**How to complete this task**
What is needed here is every line of the records that includes "minus".

*** Begin section ***

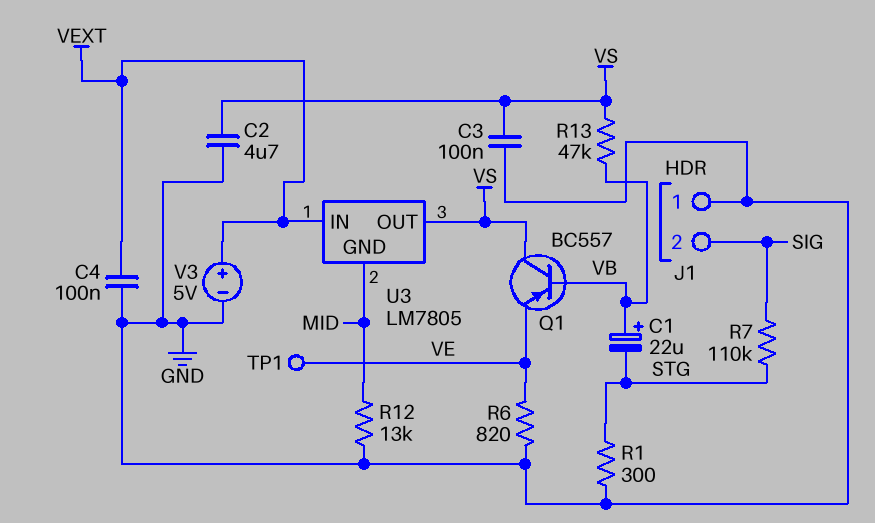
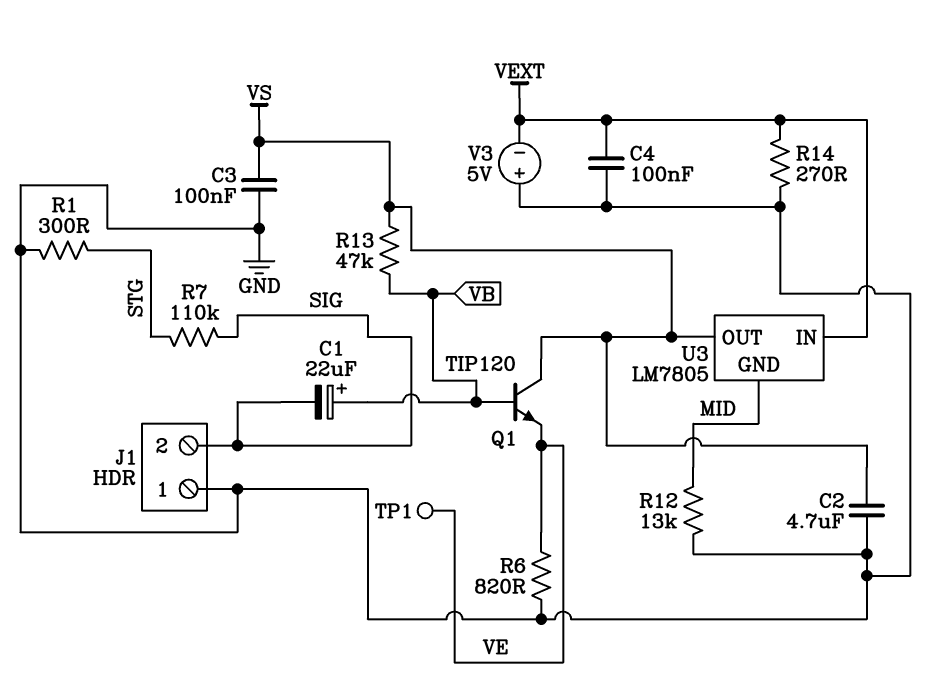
C1: 22uF (plus VB, minus STG) -> 22uF (plus VB, minus SIG)
Q1: PNP BC557 (B VB, C VS, E VE) -> NPN TIP120 (B VB, C VS, E VE)
R14: none -> 270 (GND, VEXT)
V3: 5V (plus VEXT, minus GND) -> 5V (plus GND, minus VEXT)

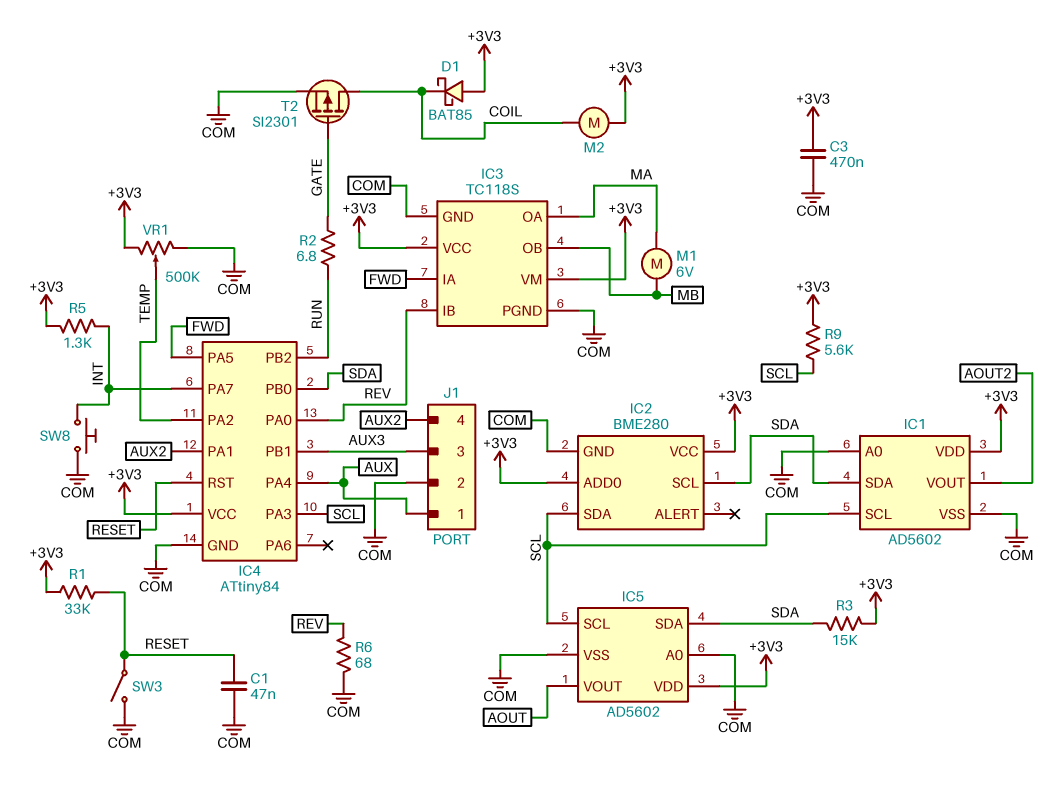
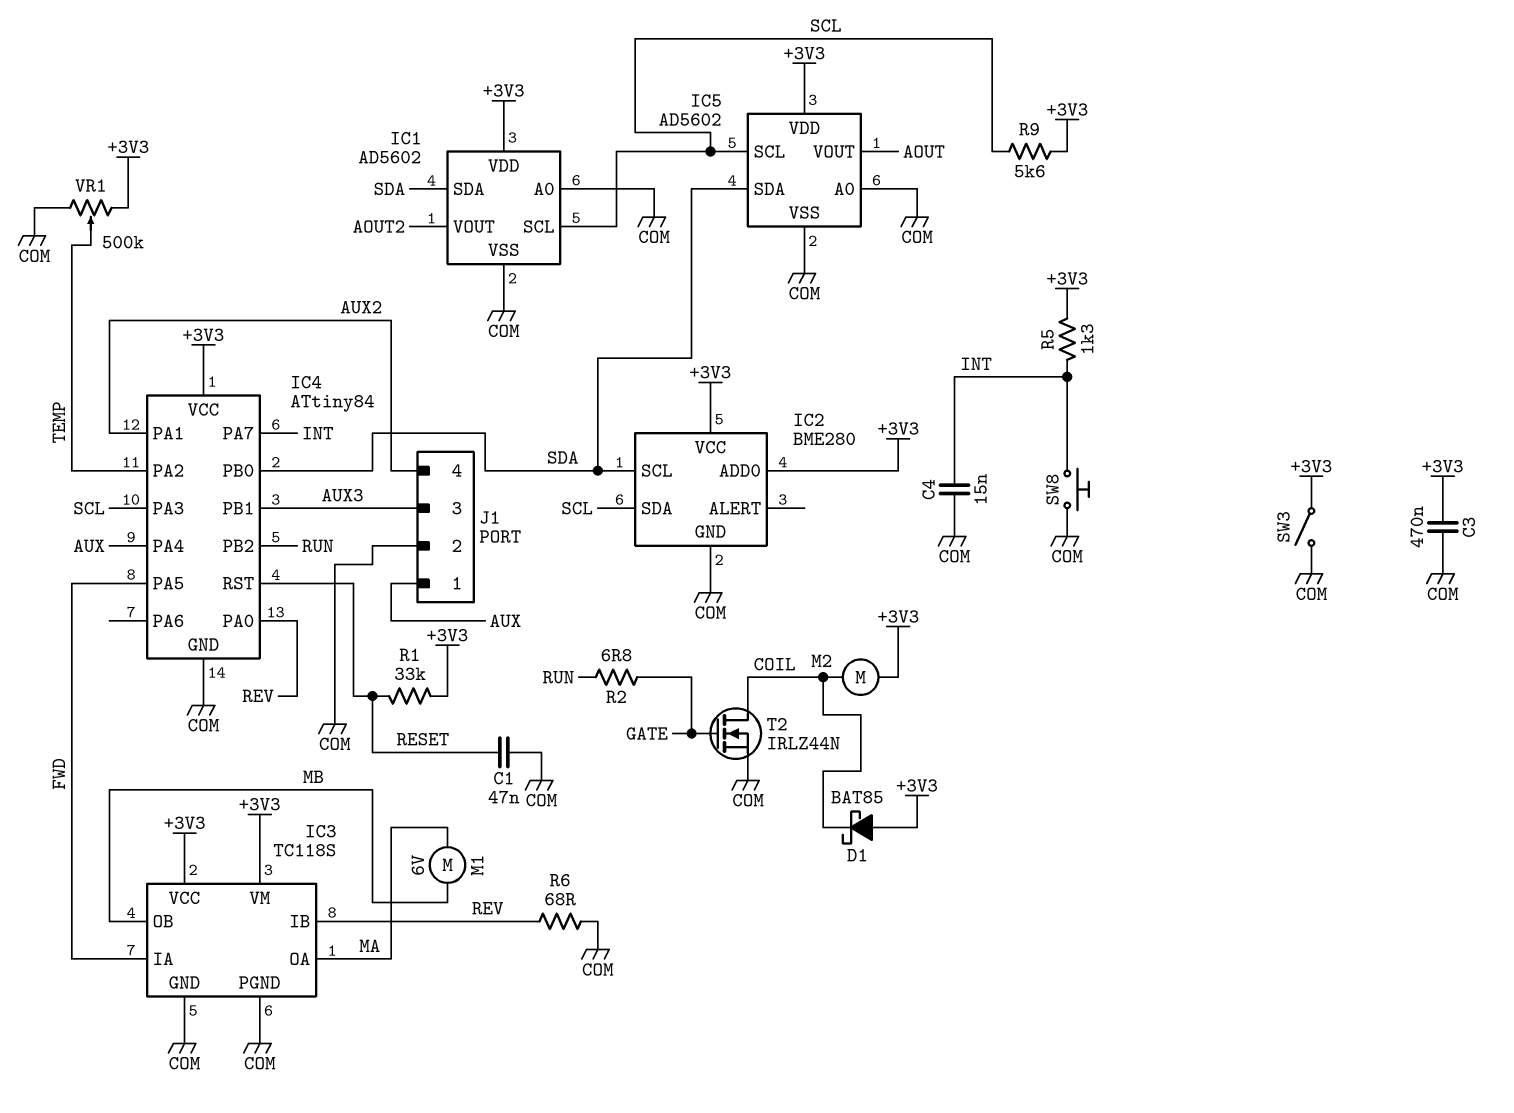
C4: none -> 15nF (COM, INT)
R3: 15k (+3V3, SDA) -> none
SW3: switch (COM, RESET) -> switch (+3V3, COM)
T2: PMOS SI2301 (G GATE, D COIL, S COM) -> NMOS IRLZ44N (G GATE, D COIL, S COM)

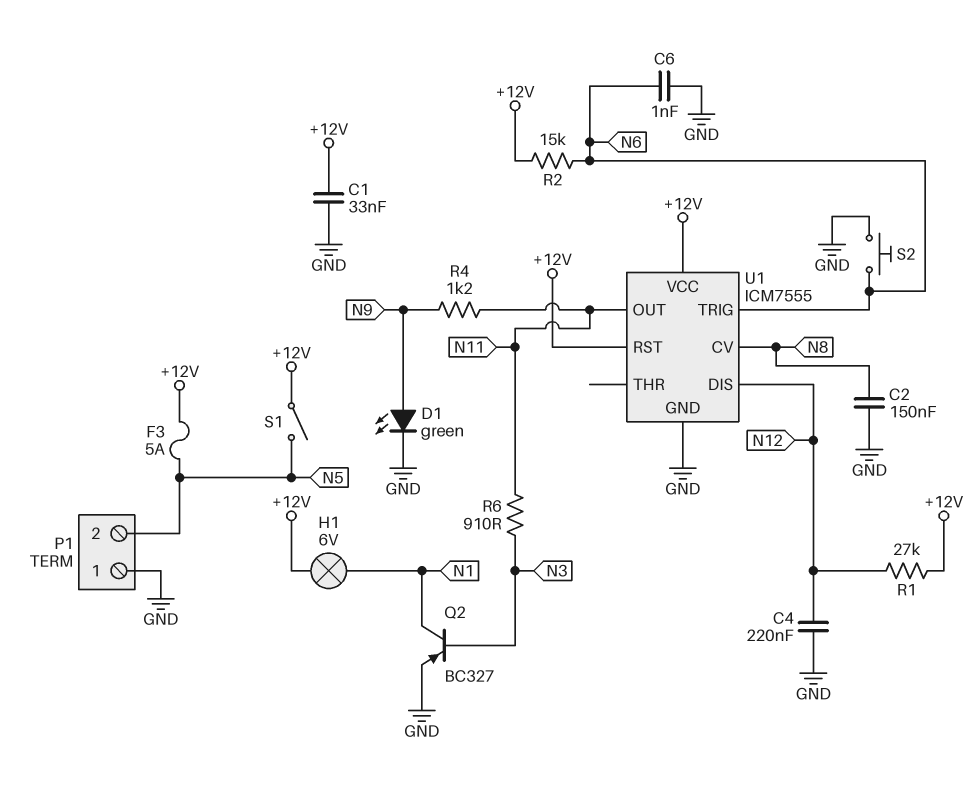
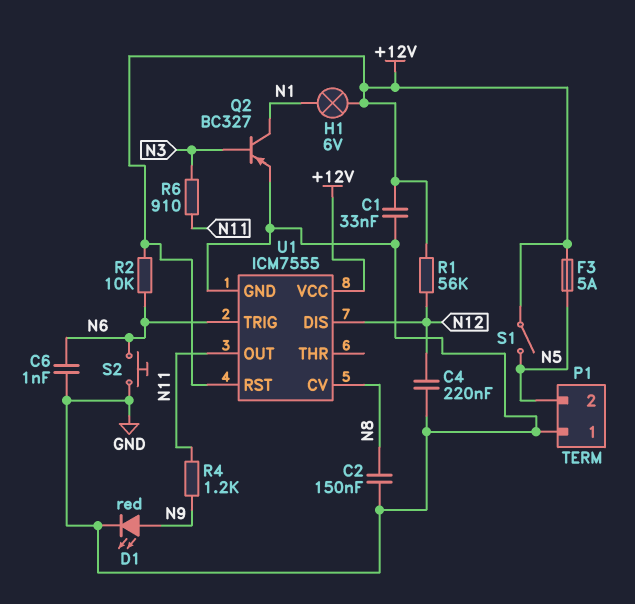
D1: LED green (A N9, K GND) -> LED red (A N9, K GND)
R1: 27k (+12V, N12) -> 56k (+12V, N12)
R2: 15k (+12V, N6) -> 10k (+12V, N6)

*** End section ***

**Exercise response**
C1: 22uF (plus VB, minus STG) -> 22uF (plus VB, minus SIG)
V3: 5V (plus VEXT, minus GND) -> 5V (plus GND, minus VEXT)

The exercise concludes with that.